### Problem description
Collect from the data below each line with "AGND".

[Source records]
::::::

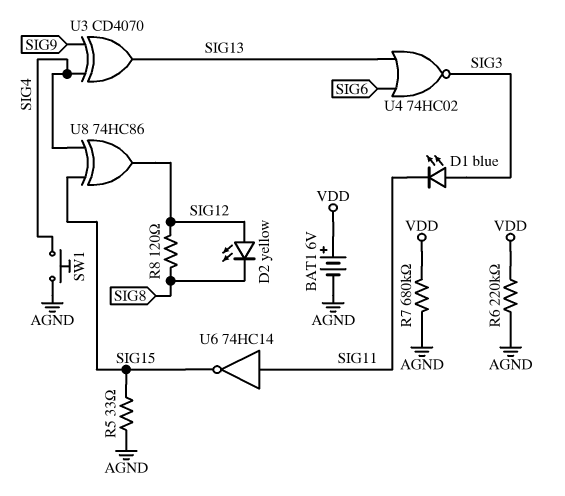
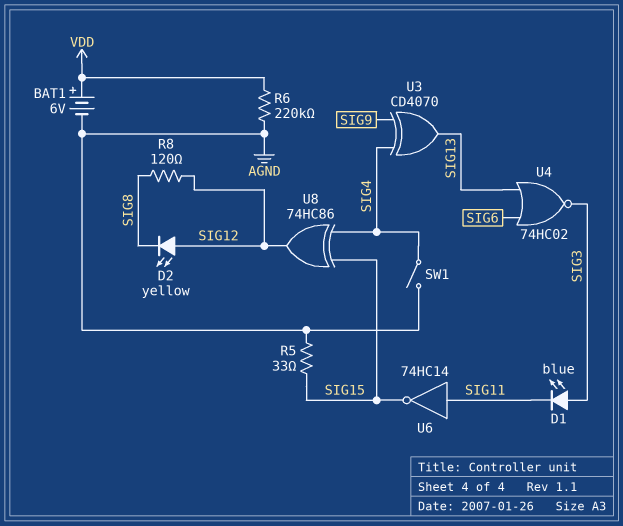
R7: 680k (AGND, VDD) -> none
SW1: button (AGND, SIG4) -> switch (AGND, SIG4)

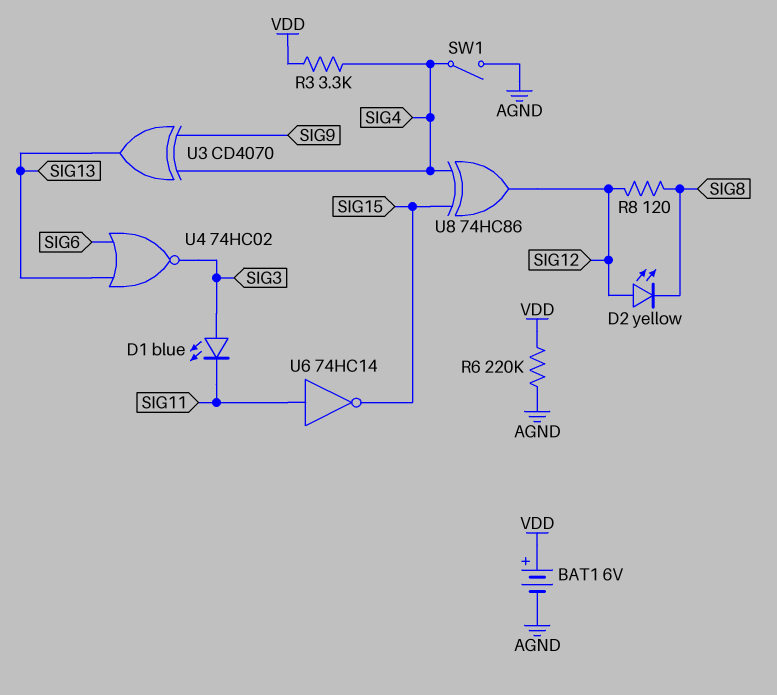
R3: none -> 3.3k (SIG4, VDD)
R5: 33 (AGND, SIG15) -> none

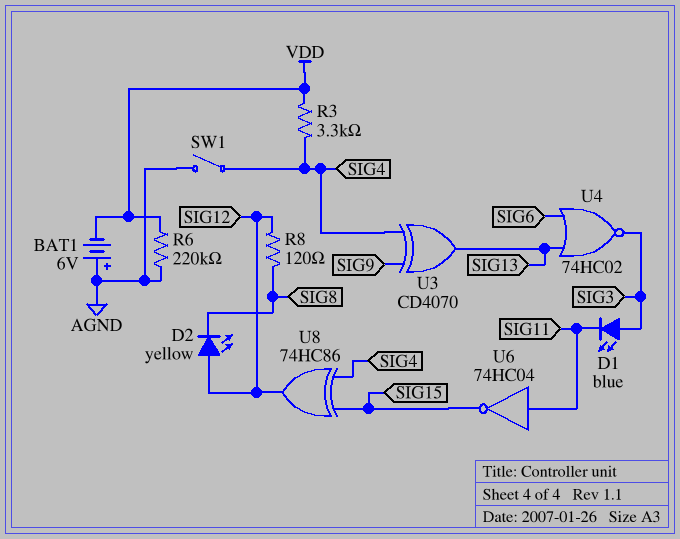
BAT1: 6V (plus VDD, minus AGND) -> 6V (plus AGND, minus VDD)
U6: NOT 74HC14 (in SIG11, out SIG15) -> NOT 74HC04 (in SIG11, out SIG15)

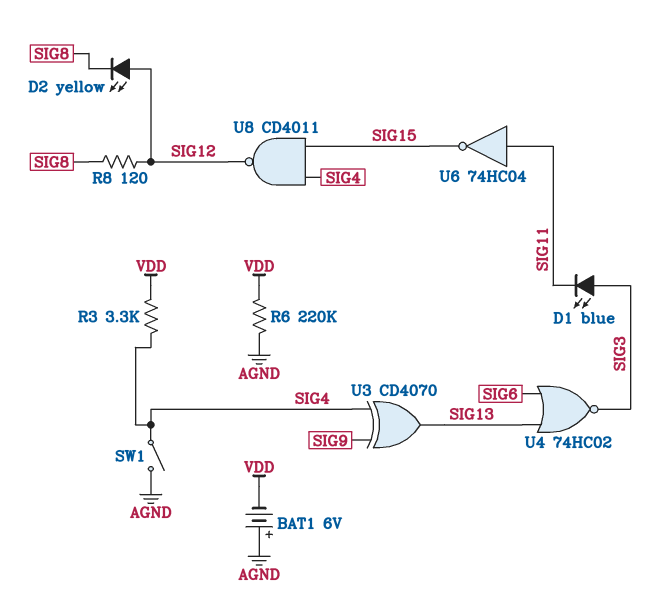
U8: XOR 74HC86 (in SIG4, in SIG15, out SIG12) -> NAND CD4011 (in SIG4, in SIG15, out SIG12)

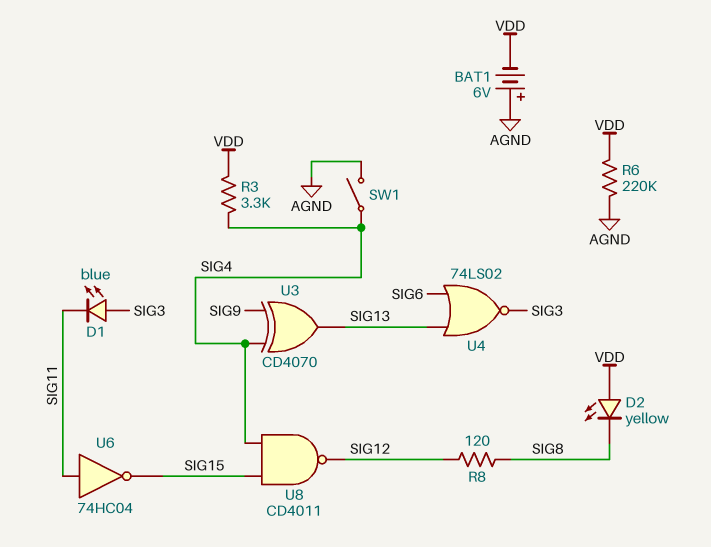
D2: LED yellow (A SIG12, K SIG8) -> LED yellow (A VDD, K SIG8)
U4: NOR 74HC02 (in SIG6, in SIG13, out SIG3) -> NOR 74LS02 (in SIG6, in SIG13, out SIG3)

::::::

### Exercise result
R7: 680k (AGND, VDD) -> none
SW1: button (AGND, SIG4) -> switch (AGND, SIG4)
R5: 33 (AGND, SIG15) -> none
BAT1: 6V (plus VDD, minus AGND) -> 6V (plus AGND, minus VDD)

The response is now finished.